--- START ---
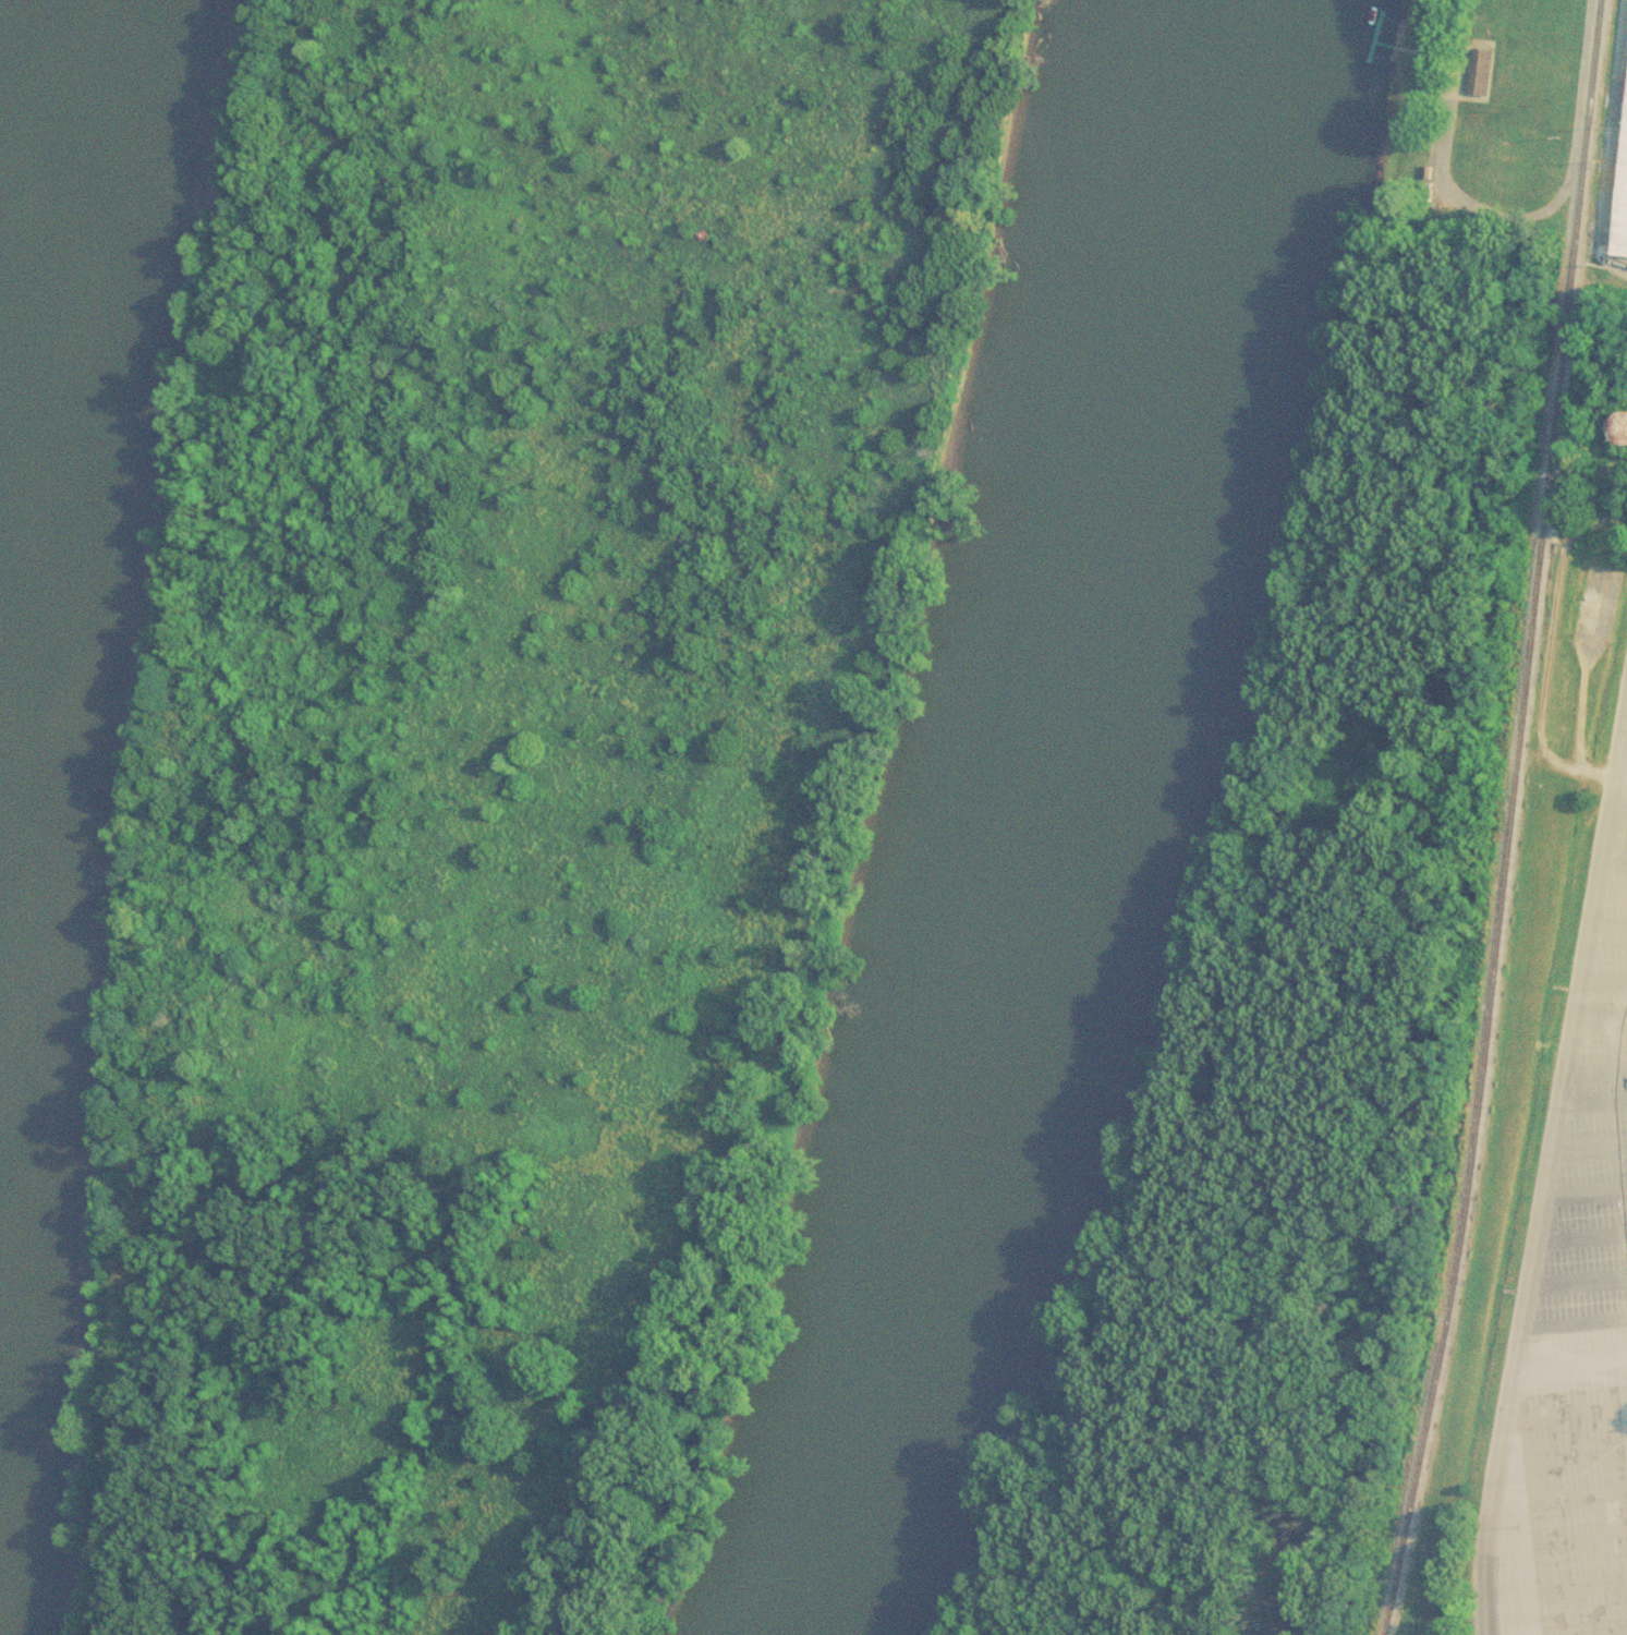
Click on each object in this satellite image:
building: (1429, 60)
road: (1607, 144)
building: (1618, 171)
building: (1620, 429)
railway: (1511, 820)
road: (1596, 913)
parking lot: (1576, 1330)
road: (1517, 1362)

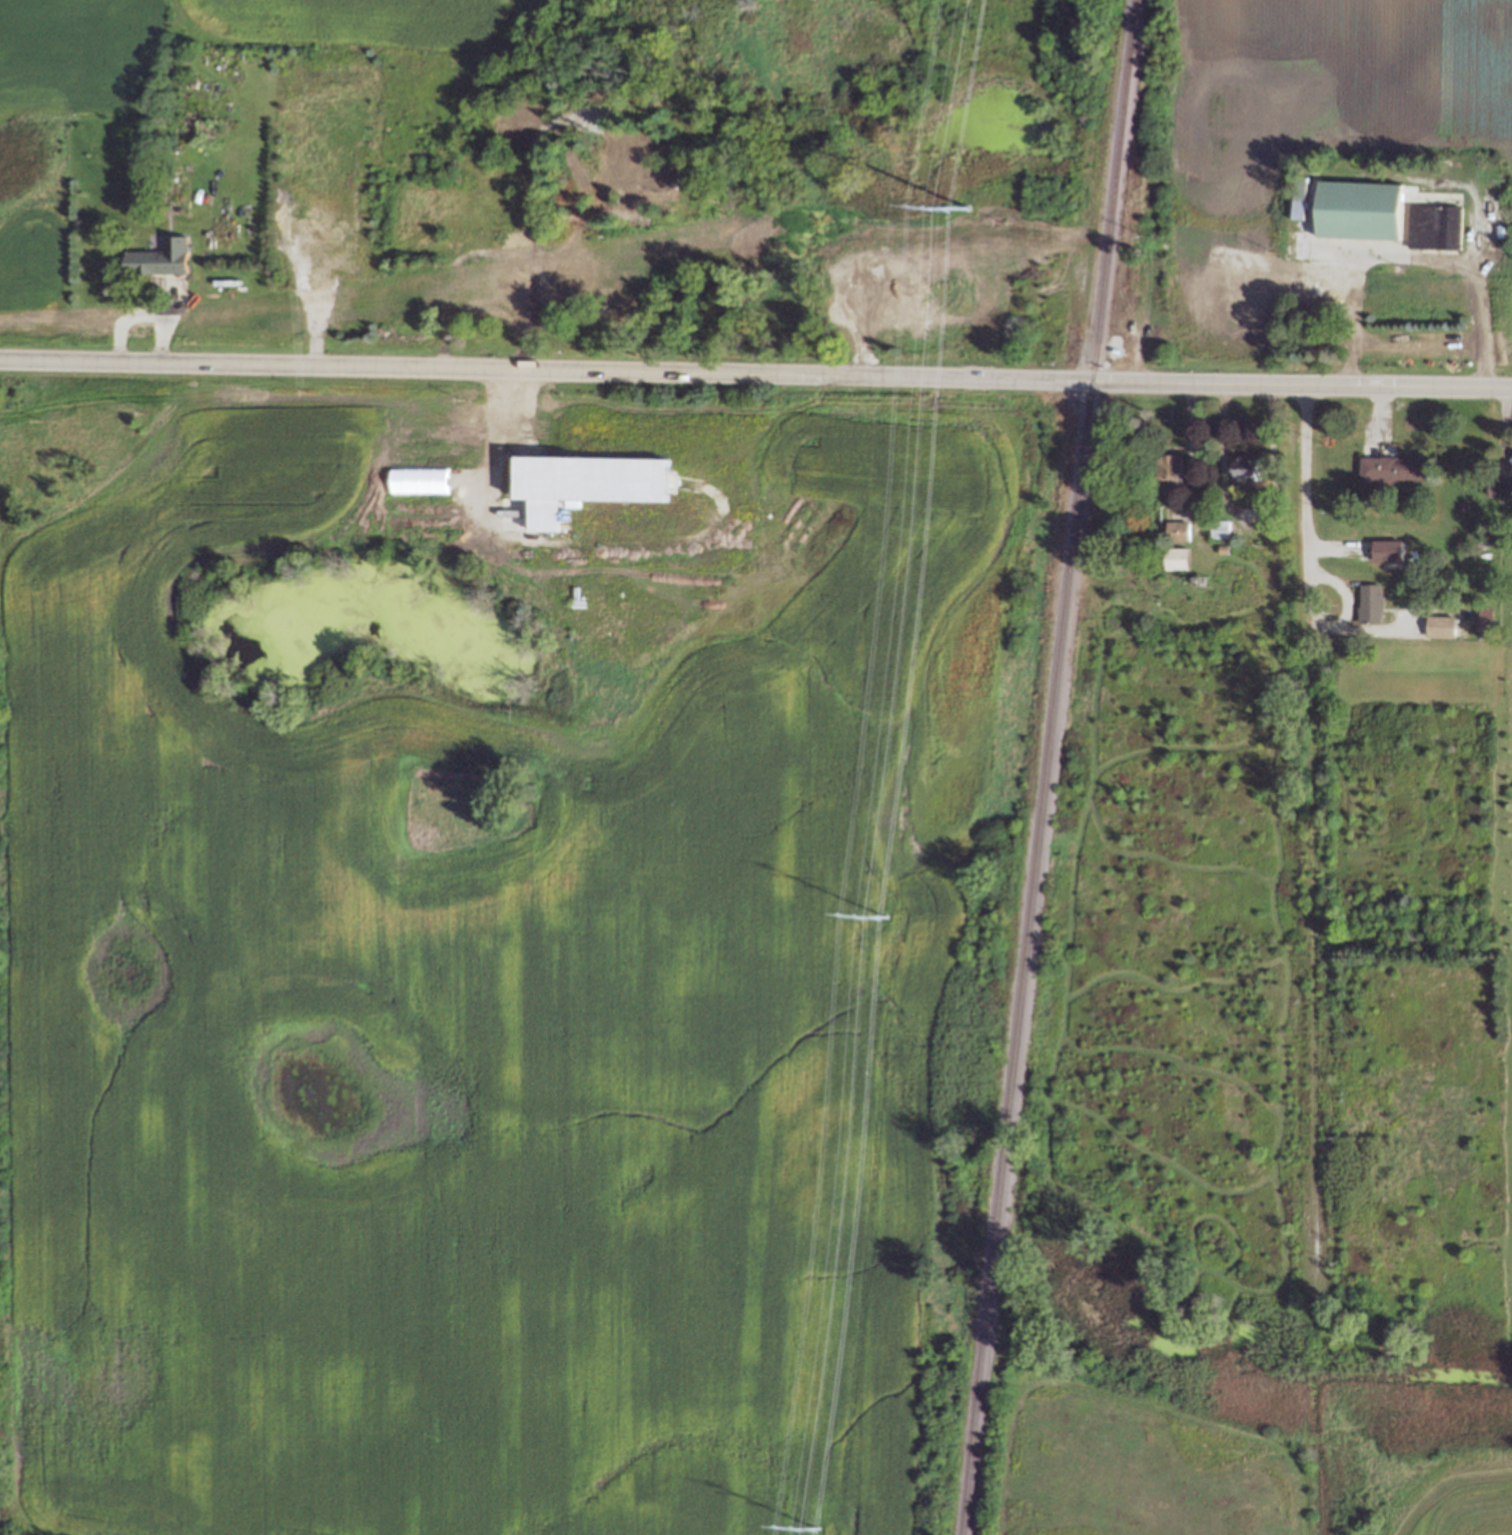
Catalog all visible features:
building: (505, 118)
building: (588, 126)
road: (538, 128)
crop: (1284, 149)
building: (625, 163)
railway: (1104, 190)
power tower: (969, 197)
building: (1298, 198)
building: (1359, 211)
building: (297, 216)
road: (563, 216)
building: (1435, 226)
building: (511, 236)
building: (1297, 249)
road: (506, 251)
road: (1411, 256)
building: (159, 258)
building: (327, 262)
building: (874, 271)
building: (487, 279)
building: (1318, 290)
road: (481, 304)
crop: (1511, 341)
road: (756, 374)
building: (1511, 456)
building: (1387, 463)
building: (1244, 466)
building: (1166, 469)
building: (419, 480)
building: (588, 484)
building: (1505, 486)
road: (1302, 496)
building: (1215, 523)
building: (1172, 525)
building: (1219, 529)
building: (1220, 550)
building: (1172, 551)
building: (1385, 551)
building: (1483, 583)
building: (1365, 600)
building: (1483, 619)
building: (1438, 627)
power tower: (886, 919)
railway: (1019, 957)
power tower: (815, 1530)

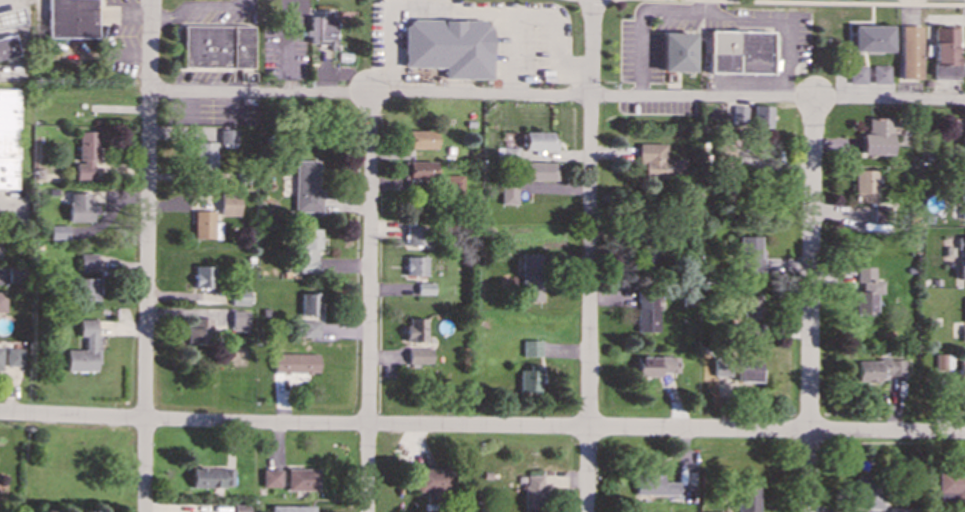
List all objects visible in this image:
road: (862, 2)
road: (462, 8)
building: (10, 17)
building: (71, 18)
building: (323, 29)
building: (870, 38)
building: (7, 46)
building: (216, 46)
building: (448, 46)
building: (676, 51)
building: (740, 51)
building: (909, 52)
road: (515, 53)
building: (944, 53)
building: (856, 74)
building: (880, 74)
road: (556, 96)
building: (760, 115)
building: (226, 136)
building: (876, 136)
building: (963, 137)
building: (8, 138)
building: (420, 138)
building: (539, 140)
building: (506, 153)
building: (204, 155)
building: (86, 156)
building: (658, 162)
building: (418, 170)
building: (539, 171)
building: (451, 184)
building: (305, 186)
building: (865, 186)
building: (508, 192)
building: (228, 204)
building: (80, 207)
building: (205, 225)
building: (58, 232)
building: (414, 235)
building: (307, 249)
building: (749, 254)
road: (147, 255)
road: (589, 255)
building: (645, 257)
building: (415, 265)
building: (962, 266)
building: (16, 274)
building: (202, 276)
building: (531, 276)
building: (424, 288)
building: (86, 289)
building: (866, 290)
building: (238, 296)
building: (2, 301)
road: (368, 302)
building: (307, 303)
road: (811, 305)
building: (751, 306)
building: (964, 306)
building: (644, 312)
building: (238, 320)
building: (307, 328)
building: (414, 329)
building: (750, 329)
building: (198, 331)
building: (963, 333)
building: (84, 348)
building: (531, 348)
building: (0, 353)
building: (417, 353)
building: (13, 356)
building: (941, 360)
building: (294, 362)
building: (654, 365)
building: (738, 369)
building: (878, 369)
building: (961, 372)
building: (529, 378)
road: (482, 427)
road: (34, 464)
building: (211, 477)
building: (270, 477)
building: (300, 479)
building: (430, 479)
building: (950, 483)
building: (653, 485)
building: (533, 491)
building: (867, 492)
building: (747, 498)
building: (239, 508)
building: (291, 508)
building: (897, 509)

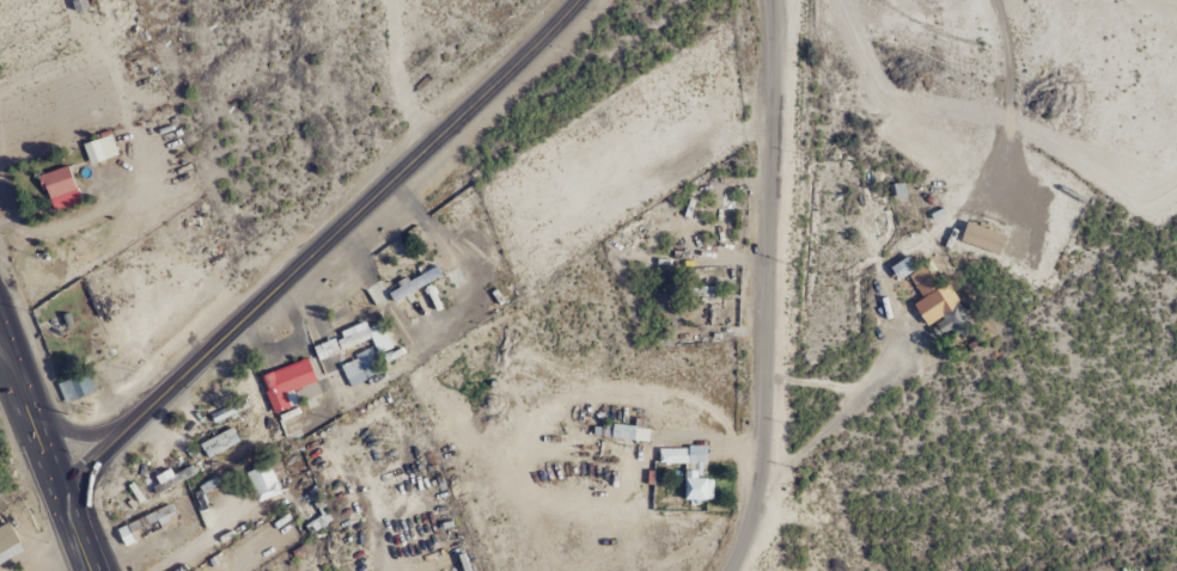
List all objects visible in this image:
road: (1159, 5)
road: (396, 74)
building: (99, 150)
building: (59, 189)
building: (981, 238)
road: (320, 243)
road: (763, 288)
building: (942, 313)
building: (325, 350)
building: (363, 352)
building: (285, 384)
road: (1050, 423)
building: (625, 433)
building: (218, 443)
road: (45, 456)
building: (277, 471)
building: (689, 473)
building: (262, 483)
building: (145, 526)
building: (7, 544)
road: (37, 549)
--- END ---
- PROBLEM REQUIREMENTS -
The reply should hold every record, unchanged, and no pictures.

- YOUR SOLUTION -
Click on each object in this satellite image:
building: (1429, 60)
road: (1607, 144)
building: (1618, 171)
building: (1620, 429)
railway: (1511, 820)
road: (1596, 913)
parking lot: (1576, 1330)
road: (1517, 1362)

Catalog all visible features:
building: (505, 118)
building: (588, 126)
road: (538, 128)
crop: (1284, 149)
building: (625, 163)
railway: (1104, 190)
power tower: (969, 197)
building: (1298, 198)
building: (1359, 211)
building: (297, 216)
road: (563, 216)
building: (1435, 226)
building: (511, 236)
building: (1297, 249)
road: (506, 251)
road: (1411, 256)
building: (159, 258)
building: (327, 262)
building: (874, 271)
building: (487, 279)
building: (1318, 290)
road: (481, 304)
crop: (1511, 341)
road: (756, 374)
building: (1511, 456)
building: (1387, 463)
building: (1244, 466)
building: (1166, 469)
building: (419, 480)
building: (588, 484)
building: (1505, 486)
road: (1302, 496)
building: (1215, 523)
building: (1172, 525)
building: (1219, 529)
building: (1220, 550)
building: (1172, 551)
building: (1385, 551)
building: (1483, 583)
building: (1365, 600)
building: (1483, 619)
building: (1438, 627)
power tower: (886, 919)
railway: (1019, 957)
power tower: (815, 1530)

List all objects visible in this image:
road: (862, 2)
road: (462, 8)
building: (10, 17)
building: (71, 18)
building: (323, 29)
building: (870, 38)
building: (7, 46)
building: (216, 46)
building: (448, 46)
building: (676, 51)
building: (740, 51)
building: (909, 52)
road: (515, 53)
building: (944, 53)
building: (856, 74)
building: (880, 74)
road: (556, 96)
building: (760, 115)
building: (226, 136)
building: (876, 136)
building: (963, 137)
building: (8, 138)
building: (420, 138)
building: (539, 140)
building: (506, 153)
building: (204, 155)
building: (86, 156)
building: (658, 162)
building: (418, 170)
building: (539, 171)
building: (451, 184)
building: (305, 186)
building: (865, 186)
building: (508, 192)
building: (228, 204)
building: (80, 207)
building: (205, 225)
building: (58, 232)
building: (414, 235)
building: (307, 249)
building: (749, 254)
road: (147, 255)
road: (589, 255)
building: (645, 257)
building: (415, 265)
building: (962, 266)
building: (16, 274)
building: (202, 276)
building: (531, 276)
building: (424, 288)
building: (86, 289)
building: (866, 290)
building: (238, 296)
building: (2, 301)
road: (368, 302)
building: (307, 303)
road: (811, 305)
building: (751, 306)
building: (964, 306)
building: (644, 312)
building: (238, 320)
building: (307, 328)
building: (414, 329)
building: (750, 329)
building: (198, 331)
building: (963, 333)
building: (84, 348)
building: (531, 348)
building: (0, 353)
building: (417, 353)
building: (13, 356)
building: (941, 360)
building: (294, 362)
building: (654, 365)
building: (738, 369)
building: (878, 369)
building: (961, 372)
building: (529, 378)
road: (482, 427)
road: (34, 464)
building: (211, 477)
building: (270, 477)
building: (300, 479)
building: (430, 479)
building: (950, 483)
building: (653, 485)
building: (533, 491)
building: (867, 492)
building: (747, 498)
building: (239, 508)
building: (291, 508)
building: (897, 509)

List all objects visible in this image:
road: (1159, 5)
road: (396, 74)
building: (99, 150)
building: (59, 189)
building: (981, 238)
road: (320, 243)
road: (763, 288)
building: (942, 313)
building: (325, 350)
building: (363, 352)
building: (285, 384)
road: (1050, 423)
building: (625, 433)
building: (218, 443)
road: (45, 456)
building: (277, 471)
building: (689, 473)
building: (262, 483)
building: (145, 526)
building: (7, 544)
road: (37, 549)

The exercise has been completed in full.